--- What this task involves ---
What you give back should be exactly the opening lines of the data, ending with the line that contains "S1: button (GND, IC2/TRIG)" and including it.

--- Data under study ---
◆ ◆ ◆ ◆ ◆ ◆ ◆

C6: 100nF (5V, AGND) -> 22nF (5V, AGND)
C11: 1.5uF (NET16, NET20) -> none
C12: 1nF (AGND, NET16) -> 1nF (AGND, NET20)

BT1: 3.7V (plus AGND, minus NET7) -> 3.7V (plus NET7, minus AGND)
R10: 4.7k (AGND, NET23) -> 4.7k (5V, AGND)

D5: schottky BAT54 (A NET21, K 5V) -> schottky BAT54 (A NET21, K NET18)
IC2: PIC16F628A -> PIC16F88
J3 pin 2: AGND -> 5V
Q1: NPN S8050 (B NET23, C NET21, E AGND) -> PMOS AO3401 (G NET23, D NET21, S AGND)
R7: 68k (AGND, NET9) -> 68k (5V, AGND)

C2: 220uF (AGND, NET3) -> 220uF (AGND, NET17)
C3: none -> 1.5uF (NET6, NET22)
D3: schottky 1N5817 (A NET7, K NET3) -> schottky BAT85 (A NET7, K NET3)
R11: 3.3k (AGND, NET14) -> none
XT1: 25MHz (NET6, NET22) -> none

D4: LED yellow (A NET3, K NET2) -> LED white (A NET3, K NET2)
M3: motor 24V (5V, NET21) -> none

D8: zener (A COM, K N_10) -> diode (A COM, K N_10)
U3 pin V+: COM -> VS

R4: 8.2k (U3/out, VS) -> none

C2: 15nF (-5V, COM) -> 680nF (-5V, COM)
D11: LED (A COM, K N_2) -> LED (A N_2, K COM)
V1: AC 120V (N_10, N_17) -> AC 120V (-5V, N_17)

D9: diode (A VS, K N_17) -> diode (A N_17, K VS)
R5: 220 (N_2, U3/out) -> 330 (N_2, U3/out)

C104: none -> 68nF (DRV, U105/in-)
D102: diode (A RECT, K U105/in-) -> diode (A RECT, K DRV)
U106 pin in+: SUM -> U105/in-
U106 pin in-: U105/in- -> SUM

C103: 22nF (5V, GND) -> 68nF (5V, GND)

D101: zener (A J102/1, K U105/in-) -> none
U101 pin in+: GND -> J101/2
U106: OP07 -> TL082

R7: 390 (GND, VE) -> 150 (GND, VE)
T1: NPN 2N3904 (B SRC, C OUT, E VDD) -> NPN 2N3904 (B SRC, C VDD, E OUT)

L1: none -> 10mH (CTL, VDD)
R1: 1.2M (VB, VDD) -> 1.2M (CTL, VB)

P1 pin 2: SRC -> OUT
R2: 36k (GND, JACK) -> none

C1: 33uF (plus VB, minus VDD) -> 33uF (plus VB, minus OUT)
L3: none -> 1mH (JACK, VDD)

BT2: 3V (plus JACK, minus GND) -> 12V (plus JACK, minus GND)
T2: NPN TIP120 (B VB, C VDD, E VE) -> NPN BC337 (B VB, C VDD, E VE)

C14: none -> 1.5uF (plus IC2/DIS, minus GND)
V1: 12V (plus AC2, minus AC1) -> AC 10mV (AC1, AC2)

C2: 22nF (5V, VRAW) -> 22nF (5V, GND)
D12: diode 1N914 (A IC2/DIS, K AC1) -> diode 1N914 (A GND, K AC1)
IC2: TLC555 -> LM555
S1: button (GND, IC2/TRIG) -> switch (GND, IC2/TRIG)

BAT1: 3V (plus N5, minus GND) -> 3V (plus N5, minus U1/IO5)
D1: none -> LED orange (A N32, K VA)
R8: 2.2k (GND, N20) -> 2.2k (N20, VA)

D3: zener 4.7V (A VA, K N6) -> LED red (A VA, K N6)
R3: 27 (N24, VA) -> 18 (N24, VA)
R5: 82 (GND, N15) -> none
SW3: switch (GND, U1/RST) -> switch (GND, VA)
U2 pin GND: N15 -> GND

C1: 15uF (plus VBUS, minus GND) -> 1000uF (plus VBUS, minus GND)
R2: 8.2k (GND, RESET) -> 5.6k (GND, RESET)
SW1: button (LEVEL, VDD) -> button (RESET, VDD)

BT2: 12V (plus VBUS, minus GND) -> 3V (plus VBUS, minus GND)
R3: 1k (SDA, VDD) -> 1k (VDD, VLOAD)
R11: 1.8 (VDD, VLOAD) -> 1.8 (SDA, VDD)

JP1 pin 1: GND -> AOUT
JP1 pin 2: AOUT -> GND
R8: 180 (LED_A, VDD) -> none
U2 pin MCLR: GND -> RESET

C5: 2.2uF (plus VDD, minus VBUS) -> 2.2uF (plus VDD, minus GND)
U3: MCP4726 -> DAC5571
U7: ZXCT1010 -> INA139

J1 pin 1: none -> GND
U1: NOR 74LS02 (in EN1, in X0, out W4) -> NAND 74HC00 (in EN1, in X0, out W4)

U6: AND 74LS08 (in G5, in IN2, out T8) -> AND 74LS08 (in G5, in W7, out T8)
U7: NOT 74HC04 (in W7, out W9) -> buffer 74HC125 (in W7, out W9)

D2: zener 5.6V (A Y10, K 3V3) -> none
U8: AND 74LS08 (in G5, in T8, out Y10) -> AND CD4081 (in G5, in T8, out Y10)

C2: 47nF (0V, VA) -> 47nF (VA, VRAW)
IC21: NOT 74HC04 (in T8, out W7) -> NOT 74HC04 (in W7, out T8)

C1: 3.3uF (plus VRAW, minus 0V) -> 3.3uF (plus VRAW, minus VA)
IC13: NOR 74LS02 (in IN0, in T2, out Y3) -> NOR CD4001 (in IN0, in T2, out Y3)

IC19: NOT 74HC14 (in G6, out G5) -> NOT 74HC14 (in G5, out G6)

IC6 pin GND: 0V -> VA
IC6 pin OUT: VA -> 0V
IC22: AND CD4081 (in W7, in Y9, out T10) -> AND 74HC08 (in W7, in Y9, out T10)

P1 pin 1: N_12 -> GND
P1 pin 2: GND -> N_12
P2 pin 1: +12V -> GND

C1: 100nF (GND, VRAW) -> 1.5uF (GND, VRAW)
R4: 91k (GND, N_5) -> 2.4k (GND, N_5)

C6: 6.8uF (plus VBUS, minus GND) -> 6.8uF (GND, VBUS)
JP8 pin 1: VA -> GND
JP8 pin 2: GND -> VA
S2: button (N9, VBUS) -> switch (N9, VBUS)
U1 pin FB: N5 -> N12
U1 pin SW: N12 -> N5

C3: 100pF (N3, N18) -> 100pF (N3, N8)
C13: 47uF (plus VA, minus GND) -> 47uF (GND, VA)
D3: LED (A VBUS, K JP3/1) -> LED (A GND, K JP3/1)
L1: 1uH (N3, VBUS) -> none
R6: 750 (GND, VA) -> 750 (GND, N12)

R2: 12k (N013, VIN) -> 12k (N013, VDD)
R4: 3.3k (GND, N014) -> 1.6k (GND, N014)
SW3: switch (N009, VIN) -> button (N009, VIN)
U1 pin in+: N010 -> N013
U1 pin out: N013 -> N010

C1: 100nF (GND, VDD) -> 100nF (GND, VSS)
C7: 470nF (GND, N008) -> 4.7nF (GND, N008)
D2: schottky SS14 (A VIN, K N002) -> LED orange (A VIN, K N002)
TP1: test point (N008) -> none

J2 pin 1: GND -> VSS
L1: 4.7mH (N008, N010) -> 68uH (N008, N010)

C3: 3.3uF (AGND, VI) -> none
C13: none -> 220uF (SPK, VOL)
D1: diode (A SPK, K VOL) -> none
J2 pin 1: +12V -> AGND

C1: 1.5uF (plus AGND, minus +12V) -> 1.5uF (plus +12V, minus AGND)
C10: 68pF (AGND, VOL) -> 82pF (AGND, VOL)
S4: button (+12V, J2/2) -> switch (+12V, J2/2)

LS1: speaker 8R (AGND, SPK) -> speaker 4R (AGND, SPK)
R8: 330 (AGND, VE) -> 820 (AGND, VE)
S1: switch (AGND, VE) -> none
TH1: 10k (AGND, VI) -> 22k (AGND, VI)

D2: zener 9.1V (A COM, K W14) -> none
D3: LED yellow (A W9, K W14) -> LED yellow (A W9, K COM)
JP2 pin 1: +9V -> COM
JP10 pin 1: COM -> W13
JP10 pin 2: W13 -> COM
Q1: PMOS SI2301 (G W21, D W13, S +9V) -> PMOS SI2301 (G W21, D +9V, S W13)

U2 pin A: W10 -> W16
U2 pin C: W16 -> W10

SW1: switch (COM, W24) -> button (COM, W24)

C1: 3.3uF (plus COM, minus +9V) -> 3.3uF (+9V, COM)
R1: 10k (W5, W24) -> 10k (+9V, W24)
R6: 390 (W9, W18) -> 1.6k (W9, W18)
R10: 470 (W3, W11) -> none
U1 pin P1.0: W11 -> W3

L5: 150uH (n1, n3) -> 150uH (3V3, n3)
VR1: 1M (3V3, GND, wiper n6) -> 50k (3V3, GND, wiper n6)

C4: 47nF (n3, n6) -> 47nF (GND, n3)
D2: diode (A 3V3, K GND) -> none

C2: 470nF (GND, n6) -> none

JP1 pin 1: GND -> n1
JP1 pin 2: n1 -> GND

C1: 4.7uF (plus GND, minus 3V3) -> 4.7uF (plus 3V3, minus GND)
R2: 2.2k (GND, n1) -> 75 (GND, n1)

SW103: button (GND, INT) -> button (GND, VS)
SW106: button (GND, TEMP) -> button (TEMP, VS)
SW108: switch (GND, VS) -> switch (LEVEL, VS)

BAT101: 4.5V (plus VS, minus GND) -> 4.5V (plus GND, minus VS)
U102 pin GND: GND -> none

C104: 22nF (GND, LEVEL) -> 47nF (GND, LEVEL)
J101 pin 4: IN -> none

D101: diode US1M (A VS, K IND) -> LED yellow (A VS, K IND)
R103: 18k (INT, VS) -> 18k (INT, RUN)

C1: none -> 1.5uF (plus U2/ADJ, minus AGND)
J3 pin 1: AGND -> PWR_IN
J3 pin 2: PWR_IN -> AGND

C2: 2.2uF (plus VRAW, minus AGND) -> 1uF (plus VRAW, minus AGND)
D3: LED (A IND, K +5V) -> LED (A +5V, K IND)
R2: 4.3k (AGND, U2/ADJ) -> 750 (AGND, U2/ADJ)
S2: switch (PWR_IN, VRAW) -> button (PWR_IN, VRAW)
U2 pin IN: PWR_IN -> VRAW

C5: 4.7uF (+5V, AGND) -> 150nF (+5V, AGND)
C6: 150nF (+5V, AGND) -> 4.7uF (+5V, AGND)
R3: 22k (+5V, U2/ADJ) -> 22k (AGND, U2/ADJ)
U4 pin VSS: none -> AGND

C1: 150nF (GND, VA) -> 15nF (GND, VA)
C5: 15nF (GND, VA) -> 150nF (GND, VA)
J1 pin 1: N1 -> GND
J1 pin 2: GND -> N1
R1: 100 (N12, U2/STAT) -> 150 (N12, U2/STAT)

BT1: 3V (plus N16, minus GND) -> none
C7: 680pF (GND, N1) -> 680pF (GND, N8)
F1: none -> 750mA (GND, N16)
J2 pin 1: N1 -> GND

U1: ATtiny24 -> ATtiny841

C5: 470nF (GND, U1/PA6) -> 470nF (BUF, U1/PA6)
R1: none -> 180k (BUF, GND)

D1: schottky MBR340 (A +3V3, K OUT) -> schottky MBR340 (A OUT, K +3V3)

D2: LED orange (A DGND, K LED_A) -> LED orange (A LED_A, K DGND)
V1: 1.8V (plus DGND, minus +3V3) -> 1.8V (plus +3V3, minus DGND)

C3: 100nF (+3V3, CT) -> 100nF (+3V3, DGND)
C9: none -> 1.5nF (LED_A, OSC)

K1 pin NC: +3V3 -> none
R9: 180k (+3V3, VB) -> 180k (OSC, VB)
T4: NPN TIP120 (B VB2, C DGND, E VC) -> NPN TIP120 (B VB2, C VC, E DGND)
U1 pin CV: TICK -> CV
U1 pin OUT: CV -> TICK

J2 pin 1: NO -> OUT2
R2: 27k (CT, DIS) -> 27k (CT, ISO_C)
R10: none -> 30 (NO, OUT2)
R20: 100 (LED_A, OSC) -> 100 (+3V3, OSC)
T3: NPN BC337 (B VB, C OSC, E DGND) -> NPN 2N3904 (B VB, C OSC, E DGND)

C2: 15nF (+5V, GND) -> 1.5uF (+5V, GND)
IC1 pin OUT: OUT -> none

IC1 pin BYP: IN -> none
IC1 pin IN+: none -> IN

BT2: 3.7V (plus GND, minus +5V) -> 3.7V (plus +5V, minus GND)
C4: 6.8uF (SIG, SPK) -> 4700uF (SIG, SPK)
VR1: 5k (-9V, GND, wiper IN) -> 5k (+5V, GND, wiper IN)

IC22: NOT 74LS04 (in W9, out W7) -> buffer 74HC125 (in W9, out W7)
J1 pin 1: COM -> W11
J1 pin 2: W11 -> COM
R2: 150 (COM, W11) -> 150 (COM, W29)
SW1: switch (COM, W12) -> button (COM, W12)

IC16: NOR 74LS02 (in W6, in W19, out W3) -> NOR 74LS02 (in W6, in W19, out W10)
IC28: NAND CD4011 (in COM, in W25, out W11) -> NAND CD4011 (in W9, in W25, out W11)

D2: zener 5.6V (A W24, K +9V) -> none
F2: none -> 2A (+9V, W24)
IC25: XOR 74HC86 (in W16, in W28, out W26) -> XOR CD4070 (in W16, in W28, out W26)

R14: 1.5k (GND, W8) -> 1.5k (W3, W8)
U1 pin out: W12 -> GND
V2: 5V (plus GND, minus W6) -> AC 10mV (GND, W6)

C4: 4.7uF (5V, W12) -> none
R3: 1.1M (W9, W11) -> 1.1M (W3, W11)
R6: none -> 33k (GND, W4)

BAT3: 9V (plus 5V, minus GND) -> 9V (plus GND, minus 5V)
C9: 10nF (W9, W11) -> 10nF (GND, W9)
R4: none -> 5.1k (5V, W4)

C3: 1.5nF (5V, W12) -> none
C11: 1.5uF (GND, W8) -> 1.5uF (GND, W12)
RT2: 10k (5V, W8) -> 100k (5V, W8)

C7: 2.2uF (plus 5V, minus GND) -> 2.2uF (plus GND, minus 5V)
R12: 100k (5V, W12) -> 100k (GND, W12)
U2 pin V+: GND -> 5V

◆ ◆ ◆ ◆ ◆ ◆ ◆

--- Result of this exercise ---
C6: 100nF (5V, AGND) -> 22nF (5V, AGND)
C11: 1.5uF (NET16, NET20) -> none
C12: 1nF (AGND, NET16) -> 1nF (AGND, NET20)

BT1: 3.7V (plus AGND, minus NET7) -> 3.7V (plus NET7, minus AGND)
R10: 4.7k (AGND, NET23) -> 4.7k (5V, AGND)

D5: schottky BAT54 (A NET21, K 5V) -> schottky BAT54 (A NET21, K NET18)
IC2: PIC16F628A -> PIC16F88
J3 pin 2: AGND -> 5V
Q1: NPN S8050 (B NET23, C NET21, E AGND) -> PMOS AO3401 (G NET23, D NET21, S AGND)
R7: 68k (AGND, NET9) -> 68k (5V, AGND)

C2: 220uF (AGND, NET3) -> 220uF (AGND, NET17)
C3: none -> 1.5uF (NET6, NET22)
D3: schottky 1N5817 (A NET7, K NET3) -> schottky BAT85 (A NET7, K NET3)
R11: 3.3k (AGND, NET14) -> none
XT1: 25MHz (NET6, NET22) -> none

D4: LED yellow (A NET3, K NET2) -> LED white (A NET3, K NET2)
M3: motor 24V (5V, NET21) -> none

D8: zener (A COM, K N_10) -> diode (A COM, K N_10)
U3 pin V+: COM -> VS

R4: 8.2k (U3/out, VS) -> none

C2: 15nF (-5V, COM) -> 680nF (-5V, COM)
D11: LED (A COM, K N_2) -> LED (A N_2, K COM)
V1: AC 120V (N_10, N_17) -> AC 120V (-5V, N_17)

D9: diode (A VS, K N_17) -> diode (A N_17, K VS)
R5: 220 (N_2, U3/out) -> 330 (N_2, U3/out)

C104: none -> 68nF (DRV, U105/in-)
D102: diode (A RECT, K U105/in-) -> diode (A RECT, K DRV)
U106 pin in+: SUM -> U105/in-
U106 pin in-: U105/in- -> SUM

C103: 22nF (5V, GND) -> 68nF (5V, GND)

D101: zener (A J102/1, K U105/in-) -> none
U101 pin in+: GND -> J101/2
U106: OP07 -> TL082

R7: 390 (GND, VE) -> 150 (GND, VE)
T1: NPN 2N3904 (B SRC, C OUT, E VDD) -> NPN 2N3904 (B SRC, C VDD, E OUT)

L1: none -> 10mH (CTL, VDD)
R1: 1.2M (VB, VDD) -> 1.2M (CTL, VB)

P1 pin 2: SRC -> OUT
R2: 36k (GND, JACK) -> none

C1: 33uF (plus VB, minus VDD) -> 33uF (plus VB, minus OUT)
L3: none -> 1mH (JACK, VDD)

BT2: 3V (plus JACK, minus GND) -> 12V (plus JACK, minus GND)
T2: NPN TIP120 (B VB, C VDD, E VE) -> NPN BC337 (B VB, C VDD, E VE)

C14: none -> 1.5uF (plus IC2/DIS, minus GND)
V1: 12V (plus AC2, minus AC1) -> AC 10mV (AC1, AC2)

C2: 22nF (5V, VRAW) -> 22nF (5V, GND)
D12: diode 1N914 (A IC2/DIS, K AC1) -> diode 1N914 (A GND, K AC1)
IC2: TLC555 -> LM555
S1: button (GND, IC2/TRIG) -> switch (GND, IC2/TRIG)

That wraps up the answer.